> What you will do
Take the entries below and reproduce exactly the portion that begins at the line containing "IC201 pin RST: none -> GND" and ends at the line containing "LDR201: GL5516 (TEMP, VA)", keeping both ends, dropping pictures, and adding nothing else.

Change detection outputs:
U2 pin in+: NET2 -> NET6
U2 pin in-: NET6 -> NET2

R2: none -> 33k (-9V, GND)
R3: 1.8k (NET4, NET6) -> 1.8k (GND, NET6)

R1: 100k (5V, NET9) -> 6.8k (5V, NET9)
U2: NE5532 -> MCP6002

---

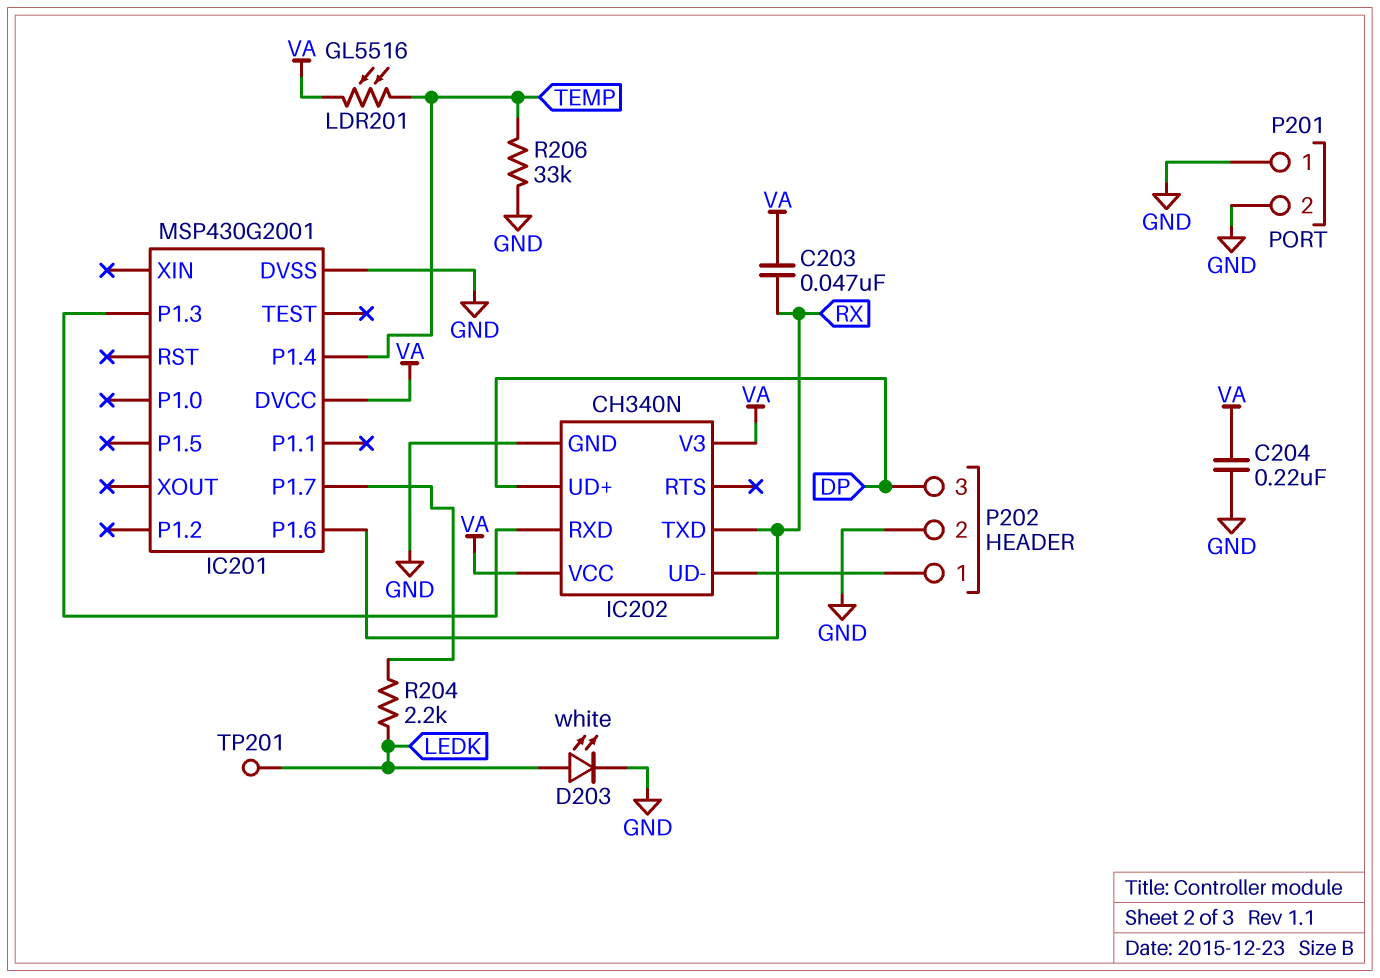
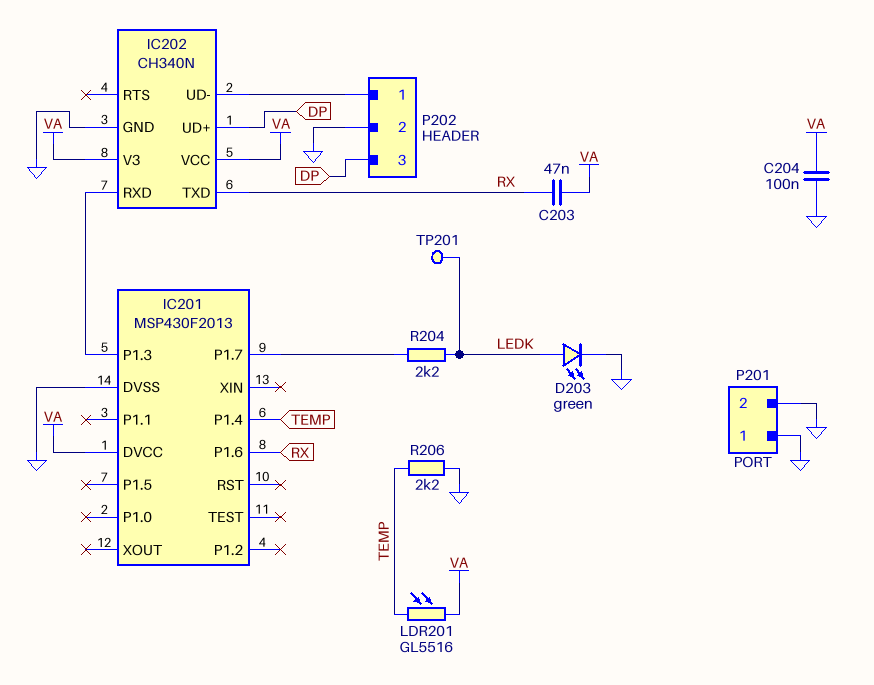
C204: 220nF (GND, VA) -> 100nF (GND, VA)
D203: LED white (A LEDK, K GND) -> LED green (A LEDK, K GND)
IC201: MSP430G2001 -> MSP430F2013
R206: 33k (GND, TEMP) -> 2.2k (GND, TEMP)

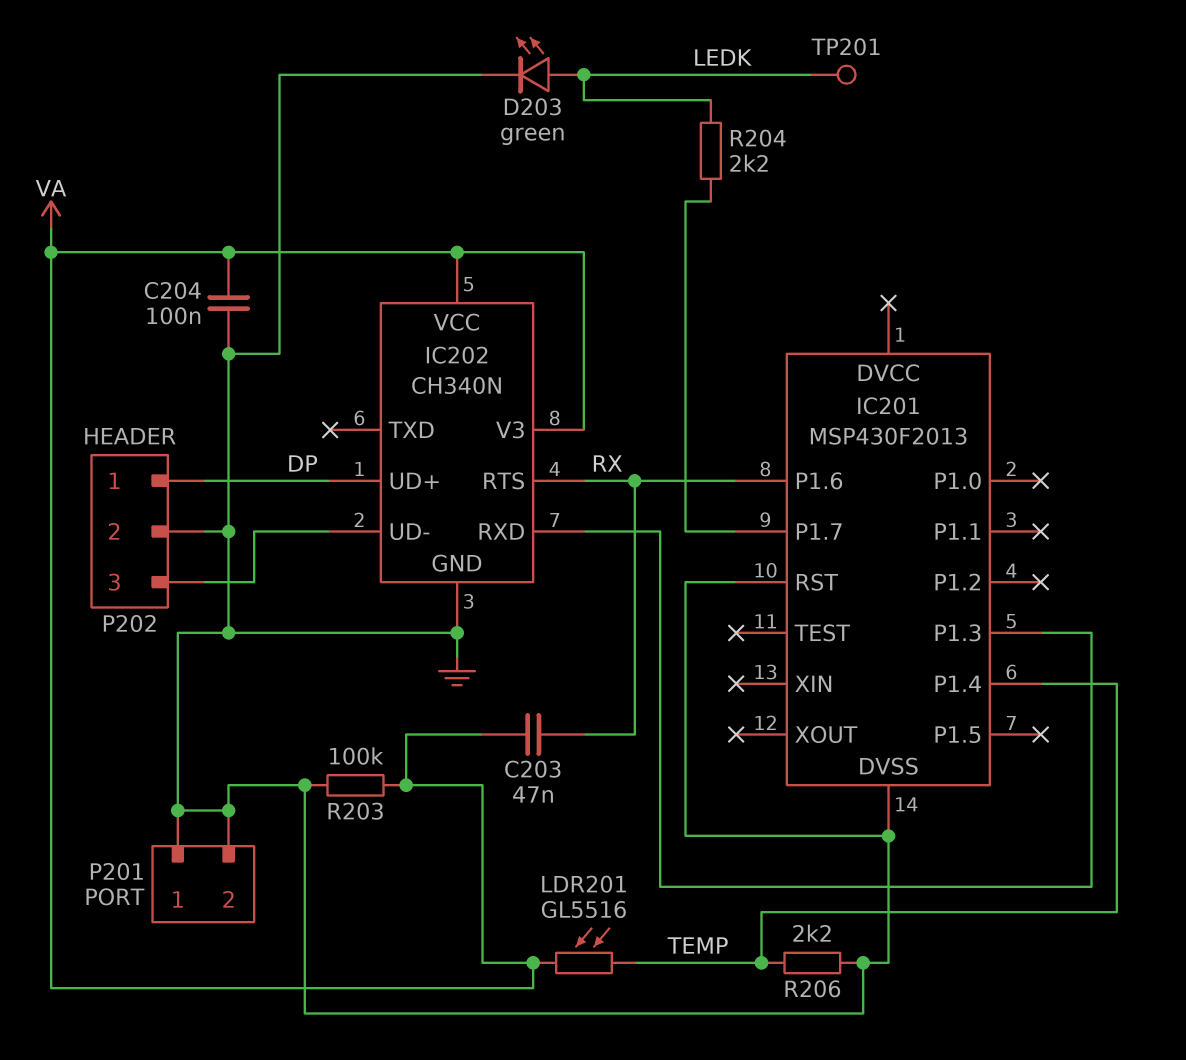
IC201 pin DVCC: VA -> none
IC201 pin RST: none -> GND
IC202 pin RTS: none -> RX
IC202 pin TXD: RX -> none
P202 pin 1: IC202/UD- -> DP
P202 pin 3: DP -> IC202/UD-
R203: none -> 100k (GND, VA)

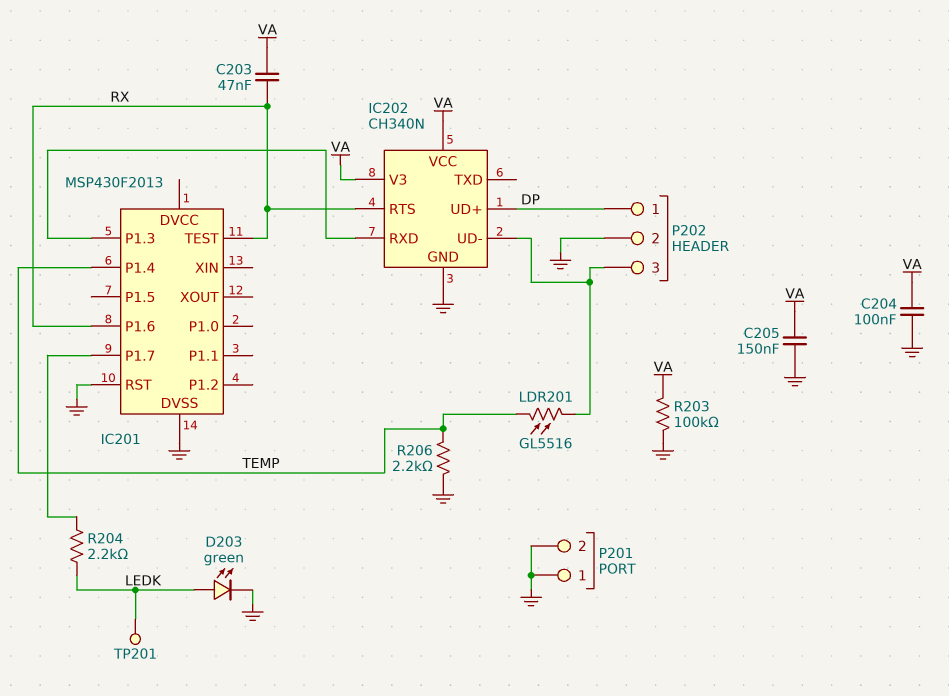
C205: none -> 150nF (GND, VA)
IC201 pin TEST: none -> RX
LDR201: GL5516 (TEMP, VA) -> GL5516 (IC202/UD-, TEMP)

> Exercise response
IC201 pin RST: none -> GND
IC202 pin RTS: none -> RX
IC202 pin TXD: RX -> none
P202 pin 1: IC202/UD- -> DP
P202 pin 3: DP -> IC202/UD-
R203: none -> 100k (GND, VA)

C205: none -> 150nF (GND, VA)
IC201 pin TEST: none -> RX
LDR201: GL5516 (TEMP, VA) -> GL5516 (IC202/UD-, TEMP)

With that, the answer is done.